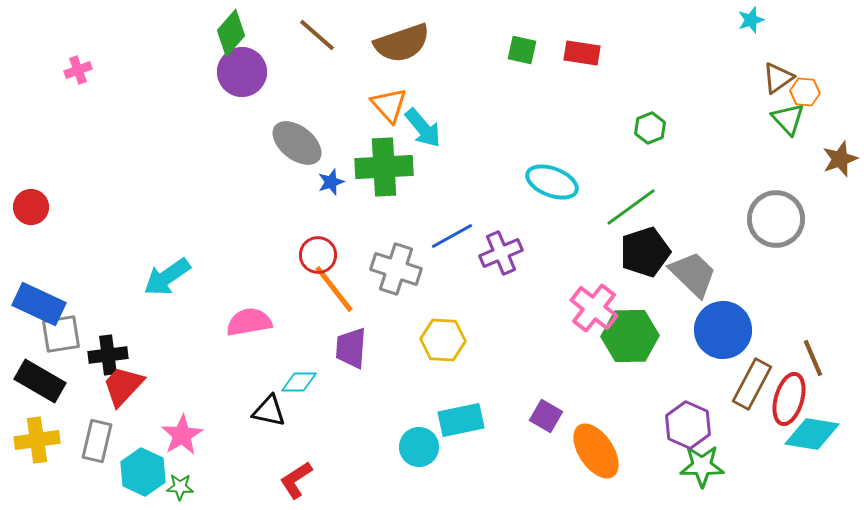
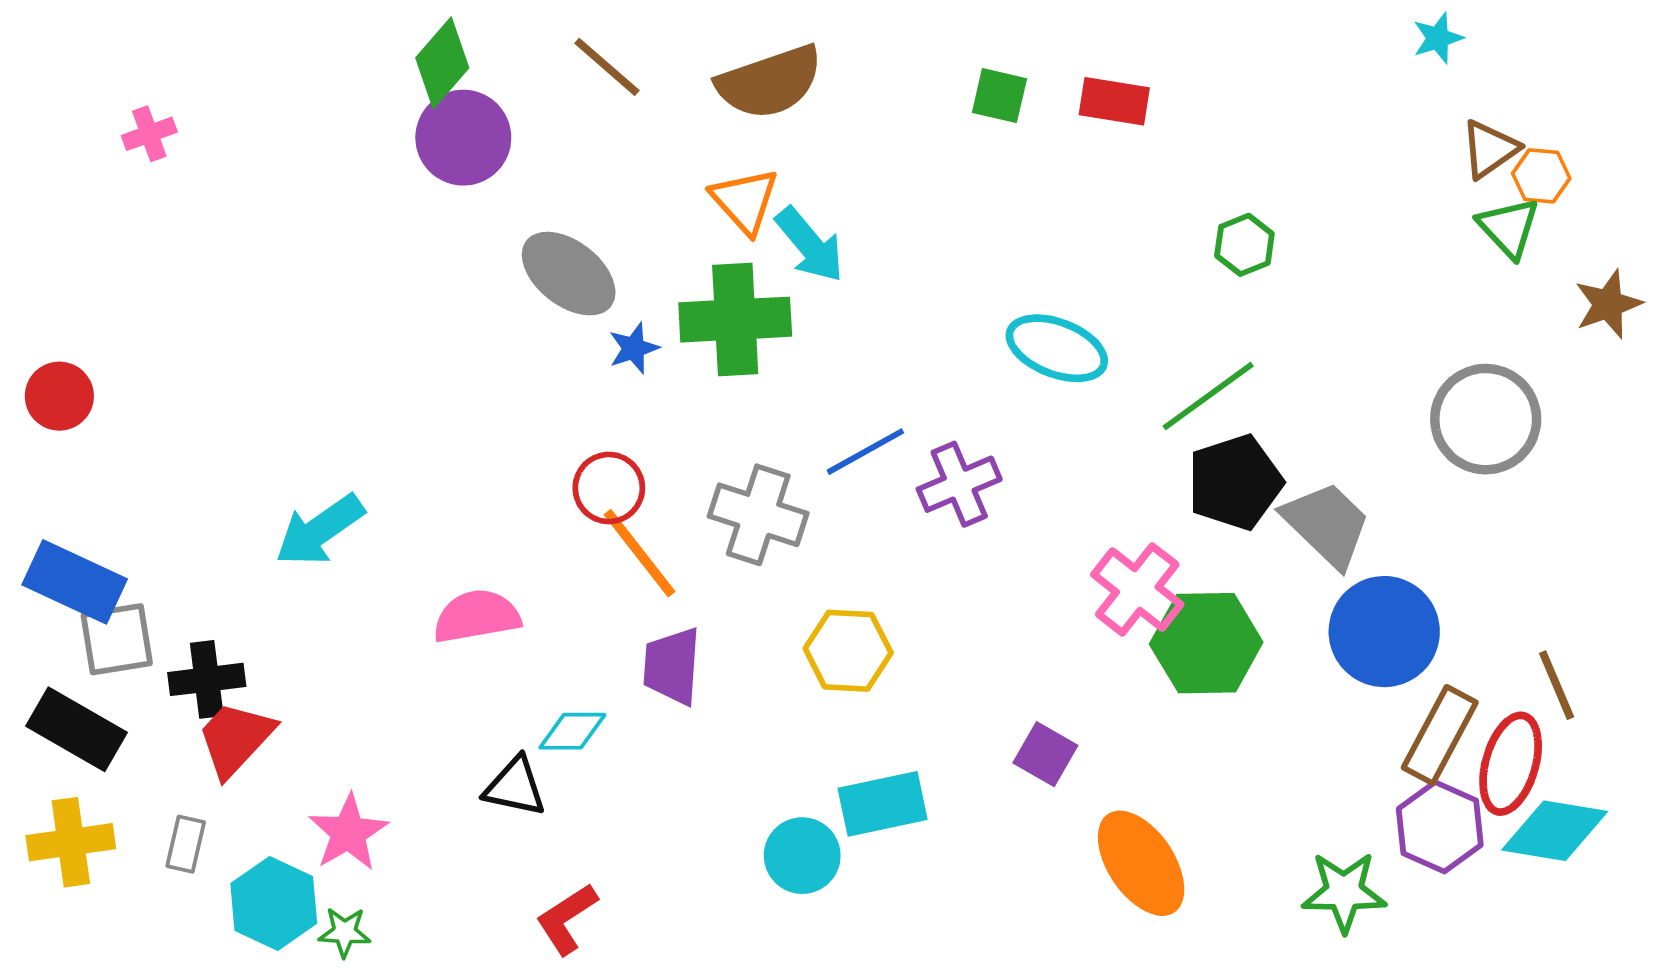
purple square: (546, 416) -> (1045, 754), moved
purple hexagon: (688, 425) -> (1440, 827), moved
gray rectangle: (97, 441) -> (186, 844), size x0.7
·····
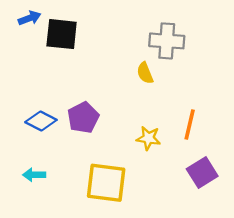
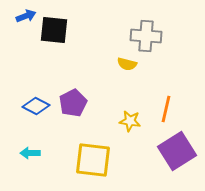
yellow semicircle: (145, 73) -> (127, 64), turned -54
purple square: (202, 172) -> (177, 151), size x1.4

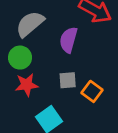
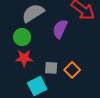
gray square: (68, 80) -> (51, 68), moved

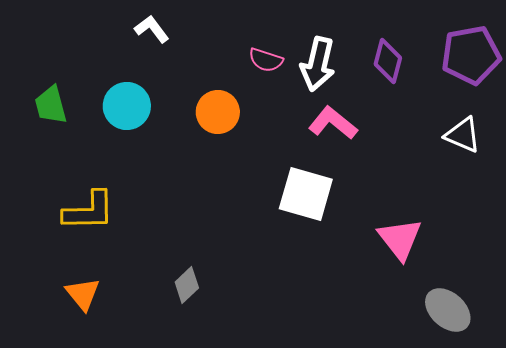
·····
| Description of the task |
While skipping the pictures, transcribe the data above from the line showing "purple square: (202, 172)" through the line showing "gray square: (68, 80) -> (51, 68), moved", exactly and with both ends.

| Answer to this task |
purple square: (202, 172) -> (177, 151), size x1.4

gray square: (68, 80) -> (51, 68), moved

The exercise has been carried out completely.